**PROBLEM DETAILS:** Produce an exact copy of the line containing "orange_sebiperax 534,304 =>" and of every line after it in the material below, ending with the final line.

**MATERIAL FOR THIS EXERCISE:**
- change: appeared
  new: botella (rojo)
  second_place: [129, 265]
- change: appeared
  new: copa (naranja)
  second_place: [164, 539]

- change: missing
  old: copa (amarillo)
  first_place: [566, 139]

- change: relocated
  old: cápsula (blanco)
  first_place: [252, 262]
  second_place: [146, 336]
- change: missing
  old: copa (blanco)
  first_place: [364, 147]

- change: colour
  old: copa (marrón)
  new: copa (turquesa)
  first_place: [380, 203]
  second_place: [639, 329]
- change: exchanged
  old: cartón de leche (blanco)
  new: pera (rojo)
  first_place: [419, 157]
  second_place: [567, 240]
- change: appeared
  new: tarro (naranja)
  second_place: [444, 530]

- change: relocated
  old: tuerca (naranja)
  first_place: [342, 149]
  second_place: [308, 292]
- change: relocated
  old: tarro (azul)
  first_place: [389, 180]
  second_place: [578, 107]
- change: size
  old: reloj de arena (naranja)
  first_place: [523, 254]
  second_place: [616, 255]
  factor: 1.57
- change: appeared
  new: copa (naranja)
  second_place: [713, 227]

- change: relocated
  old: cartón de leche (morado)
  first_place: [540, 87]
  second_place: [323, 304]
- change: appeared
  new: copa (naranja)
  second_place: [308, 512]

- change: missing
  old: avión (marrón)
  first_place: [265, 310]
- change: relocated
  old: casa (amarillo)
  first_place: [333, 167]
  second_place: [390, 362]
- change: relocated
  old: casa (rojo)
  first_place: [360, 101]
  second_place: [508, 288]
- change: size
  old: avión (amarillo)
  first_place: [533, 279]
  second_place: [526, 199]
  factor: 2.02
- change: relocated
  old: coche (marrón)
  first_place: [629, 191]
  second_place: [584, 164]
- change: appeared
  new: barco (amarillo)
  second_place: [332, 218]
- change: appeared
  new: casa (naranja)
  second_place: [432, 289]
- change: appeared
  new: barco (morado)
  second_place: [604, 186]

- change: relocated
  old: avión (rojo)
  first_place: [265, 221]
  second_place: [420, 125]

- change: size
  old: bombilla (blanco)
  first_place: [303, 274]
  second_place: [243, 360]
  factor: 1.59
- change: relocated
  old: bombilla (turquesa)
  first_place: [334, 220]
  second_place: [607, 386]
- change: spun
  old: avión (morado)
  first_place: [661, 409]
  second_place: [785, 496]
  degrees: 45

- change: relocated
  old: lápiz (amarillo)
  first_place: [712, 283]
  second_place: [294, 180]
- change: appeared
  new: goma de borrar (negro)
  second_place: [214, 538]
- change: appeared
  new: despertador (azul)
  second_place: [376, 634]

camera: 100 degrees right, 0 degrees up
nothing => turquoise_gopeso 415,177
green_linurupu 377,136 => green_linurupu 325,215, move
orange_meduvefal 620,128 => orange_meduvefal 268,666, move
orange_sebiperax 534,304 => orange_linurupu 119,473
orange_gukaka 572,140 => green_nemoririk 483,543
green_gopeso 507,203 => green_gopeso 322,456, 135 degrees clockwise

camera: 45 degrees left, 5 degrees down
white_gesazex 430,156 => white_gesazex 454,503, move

**YOUR SOLUTION:**
orange_sebiperax 534,304 => orange_linurupu 119,473
orange_gukaka 572,140 => green_nemoririk 483,543
green_gopeso 507,203 => green_gopeso 322,456, 135 degrees clockwise

camera: 45 degrees left, 5 degrees down
white_gesazex 430,156 => white_gesazex 454,503, move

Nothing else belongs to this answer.